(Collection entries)
==================================================

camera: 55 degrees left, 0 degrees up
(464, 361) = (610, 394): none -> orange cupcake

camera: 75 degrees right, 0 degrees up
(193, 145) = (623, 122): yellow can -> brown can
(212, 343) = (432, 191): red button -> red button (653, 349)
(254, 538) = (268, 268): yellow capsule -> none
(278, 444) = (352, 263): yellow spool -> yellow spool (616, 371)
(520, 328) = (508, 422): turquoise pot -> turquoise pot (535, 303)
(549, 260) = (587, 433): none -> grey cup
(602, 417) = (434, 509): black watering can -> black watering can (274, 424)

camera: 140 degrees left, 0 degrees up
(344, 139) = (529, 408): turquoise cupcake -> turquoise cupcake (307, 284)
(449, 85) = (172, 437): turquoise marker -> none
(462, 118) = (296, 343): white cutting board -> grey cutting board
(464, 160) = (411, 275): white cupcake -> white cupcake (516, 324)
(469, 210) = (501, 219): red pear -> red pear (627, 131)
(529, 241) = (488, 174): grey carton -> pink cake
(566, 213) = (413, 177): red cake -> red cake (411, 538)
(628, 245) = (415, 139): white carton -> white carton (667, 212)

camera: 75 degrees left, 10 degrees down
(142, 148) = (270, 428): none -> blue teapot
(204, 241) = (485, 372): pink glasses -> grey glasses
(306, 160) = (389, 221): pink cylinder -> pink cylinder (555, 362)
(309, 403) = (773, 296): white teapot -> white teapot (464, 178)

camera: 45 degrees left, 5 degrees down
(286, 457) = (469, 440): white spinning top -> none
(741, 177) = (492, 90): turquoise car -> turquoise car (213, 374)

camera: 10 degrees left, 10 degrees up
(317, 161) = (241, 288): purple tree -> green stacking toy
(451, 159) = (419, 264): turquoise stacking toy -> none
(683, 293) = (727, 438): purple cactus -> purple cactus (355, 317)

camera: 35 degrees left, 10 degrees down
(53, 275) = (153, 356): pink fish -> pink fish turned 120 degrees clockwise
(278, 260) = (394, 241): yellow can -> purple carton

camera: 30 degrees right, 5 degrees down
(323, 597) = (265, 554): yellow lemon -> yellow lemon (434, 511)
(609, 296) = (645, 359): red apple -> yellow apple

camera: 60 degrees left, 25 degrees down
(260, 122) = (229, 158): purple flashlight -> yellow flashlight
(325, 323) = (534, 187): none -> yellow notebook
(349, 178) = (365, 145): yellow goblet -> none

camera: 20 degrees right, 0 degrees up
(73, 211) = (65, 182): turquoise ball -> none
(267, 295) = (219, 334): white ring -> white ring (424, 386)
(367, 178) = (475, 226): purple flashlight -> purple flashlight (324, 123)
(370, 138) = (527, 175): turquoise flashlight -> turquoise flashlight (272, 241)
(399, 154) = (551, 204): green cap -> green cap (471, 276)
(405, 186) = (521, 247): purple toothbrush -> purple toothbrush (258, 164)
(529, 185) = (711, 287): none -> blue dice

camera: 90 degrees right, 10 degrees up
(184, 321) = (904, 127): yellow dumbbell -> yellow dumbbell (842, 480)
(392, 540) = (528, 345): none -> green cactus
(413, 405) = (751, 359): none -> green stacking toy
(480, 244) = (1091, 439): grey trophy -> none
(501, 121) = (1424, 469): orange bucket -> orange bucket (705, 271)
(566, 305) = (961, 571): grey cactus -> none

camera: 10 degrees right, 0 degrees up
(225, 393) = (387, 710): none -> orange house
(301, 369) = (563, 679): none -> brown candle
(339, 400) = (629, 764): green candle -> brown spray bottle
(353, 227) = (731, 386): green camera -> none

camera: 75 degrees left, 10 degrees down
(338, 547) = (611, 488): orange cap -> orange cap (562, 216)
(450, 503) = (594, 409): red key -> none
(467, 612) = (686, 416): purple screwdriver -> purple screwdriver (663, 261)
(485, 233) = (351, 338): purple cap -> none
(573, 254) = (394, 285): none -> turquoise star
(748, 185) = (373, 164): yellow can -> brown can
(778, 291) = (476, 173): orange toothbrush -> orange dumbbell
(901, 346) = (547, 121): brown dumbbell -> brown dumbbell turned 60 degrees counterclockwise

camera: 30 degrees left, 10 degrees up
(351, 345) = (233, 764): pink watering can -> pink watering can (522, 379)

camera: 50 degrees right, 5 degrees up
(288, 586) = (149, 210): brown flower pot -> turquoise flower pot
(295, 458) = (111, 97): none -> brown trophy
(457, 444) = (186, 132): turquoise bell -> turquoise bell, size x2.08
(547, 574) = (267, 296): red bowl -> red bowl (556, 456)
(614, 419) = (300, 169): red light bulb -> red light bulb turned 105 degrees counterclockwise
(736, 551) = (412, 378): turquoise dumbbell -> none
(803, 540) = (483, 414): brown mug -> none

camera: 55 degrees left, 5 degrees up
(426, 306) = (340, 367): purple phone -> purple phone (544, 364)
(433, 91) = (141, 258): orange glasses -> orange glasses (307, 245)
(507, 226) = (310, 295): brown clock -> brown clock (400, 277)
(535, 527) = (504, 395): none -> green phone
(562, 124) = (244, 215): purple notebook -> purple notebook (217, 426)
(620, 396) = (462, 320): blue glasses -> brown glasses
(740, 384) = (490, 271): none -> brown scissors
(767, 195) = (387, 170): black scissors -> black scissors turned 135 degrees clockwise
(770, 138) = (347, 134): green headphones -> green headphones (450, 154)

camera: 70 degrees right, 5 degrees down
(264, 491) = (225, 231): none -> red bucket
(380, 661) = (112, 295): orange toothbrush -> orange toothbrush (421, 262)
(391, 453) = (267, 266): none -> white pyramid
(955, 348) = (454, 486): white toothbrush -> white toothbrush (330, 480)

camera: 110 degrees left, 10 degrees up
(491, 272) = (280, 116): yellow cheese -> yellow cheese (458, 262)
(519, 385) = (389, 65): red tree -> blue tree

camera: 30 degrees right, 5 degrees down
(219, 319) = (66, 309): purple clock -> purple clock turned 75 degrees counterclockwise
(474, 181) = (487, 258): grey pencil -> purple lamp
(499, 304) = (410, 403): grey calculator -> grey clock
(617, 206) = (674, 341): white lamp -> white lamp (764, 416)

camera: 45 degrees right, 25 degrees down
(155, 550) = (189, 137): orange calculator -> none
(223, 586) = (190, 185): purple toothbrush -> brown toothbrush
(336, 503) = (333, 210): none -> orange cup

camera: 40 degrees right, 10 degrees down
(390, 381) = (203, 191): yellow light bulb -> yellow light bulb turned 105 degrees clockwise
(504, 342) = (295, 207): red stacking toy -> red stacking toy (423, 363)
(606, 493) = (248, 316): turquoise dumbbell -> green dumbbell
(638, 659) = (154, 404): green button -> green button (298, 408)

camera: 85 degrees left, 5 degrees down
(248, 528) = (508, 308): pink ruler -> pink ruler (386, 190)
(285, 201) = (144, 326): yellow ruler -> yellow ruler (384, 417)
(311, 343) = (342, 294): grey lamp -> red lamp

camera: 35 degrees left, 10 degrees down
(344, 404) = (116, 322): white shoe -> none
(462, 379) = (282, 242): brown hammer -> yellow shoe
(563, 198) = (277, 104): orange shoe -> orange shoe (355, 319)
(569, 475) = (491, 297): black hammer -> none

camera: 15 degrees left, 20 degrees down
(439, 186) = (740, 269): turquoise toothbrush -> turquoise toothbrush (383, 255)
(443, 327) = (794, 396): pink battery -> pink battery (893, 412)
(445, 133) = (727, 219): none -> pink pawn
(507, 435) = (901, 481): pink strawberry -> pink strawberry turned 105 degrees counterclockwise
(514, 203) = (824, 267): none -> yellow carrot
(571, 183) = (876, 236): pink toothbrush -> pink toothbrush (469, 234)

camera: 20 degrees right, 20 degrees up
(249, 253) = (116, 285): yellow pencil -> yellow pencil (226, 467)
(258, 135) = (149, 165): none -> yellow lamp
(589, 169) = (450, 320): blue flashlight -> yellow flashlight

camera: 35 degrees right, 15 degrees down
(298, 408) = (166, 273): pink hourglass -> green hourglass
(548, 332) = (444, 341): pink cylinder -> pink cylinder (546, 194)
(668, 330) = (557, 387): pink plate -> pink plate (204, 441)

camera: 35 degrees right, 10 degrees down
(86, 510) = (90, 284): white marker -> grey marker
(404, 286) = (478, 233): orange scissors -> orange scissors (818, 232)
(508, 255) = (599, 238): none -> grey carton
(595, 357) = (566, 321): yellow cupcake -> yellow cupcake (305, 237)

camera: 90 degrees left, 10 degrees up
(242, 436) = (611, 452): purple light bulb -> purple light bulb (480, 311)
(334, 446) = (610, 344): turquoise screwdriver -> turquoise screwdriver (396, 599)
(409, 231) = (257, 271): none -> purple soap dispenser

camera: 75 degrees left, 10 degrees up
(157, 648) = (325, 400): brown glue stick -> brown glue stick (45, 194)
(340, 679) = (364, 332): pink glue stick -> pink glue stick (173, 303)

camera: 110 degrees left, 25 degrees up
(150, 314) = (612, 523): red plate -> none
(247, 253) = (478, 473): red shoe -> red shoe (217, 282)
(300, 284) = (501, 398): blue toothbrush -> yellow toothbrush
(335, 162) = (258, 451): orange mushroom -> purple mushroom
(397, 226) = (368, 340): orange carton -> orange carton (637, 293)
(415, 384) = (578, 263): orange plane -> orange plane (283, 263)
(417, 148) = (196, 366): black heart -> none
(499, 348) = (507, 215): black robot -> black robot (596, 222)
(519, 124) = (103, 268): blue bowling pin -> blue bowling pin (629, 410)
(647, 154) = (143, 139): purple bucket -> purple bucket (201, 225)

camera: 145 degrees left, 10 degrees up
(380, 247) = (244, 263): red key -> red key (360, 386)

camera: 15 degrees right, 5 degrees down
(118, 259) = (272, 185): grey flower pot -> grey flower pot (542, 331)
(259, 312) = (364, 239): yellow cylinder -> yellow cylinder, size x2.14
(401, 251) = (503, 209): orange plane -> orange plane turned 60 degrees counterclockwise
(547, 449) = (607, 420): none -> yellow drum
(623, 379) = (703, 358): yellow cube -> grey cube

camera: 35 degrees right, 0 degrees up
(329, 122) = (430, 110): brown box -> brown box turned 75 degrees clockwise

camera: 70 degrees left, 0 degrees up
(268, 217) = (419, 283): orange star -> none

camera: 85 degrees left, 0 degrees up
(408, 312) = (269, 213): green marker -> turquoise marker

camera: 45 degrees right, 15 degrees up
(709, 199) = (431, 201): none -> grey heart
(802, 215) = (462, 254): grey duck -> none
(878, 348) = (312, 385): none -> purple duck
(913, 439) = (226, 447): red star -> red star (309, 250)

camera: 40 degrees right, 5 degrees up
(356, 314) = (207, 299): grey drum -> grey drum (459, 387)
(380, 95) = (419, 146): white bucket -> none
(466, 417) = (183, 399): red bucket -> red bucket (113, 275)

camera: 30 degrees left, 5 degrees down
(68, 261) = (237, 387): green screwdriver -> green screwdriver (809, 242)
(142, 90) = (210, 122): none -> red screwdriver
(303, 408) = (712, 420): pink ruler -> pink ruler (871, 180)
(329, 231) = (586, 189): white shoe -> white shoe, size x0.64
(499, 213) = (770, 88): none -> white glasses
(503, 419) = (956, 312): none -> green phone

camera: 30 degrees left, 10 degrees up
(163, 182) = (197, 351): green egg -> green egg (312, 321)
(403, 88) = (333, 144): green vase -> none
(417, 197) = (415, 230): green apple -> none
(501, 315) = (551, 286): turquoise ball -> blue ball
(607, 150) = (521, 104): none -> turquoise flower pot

==================================================

» YOUR INSTRUCTIONS:
Scan the entries above, and wherever a line holds the string "ruler", copy it.

» EXERCISE SOLUTION:
(248, 528) = (508, 308): pink ruler -> pink ruler (386, 190)
(285, 201) = (144, 326): yellow ruler -> yellow ruler (384, 417)
(303, 408) = (712, 420): pink ruler -> pink ruler (871, 180)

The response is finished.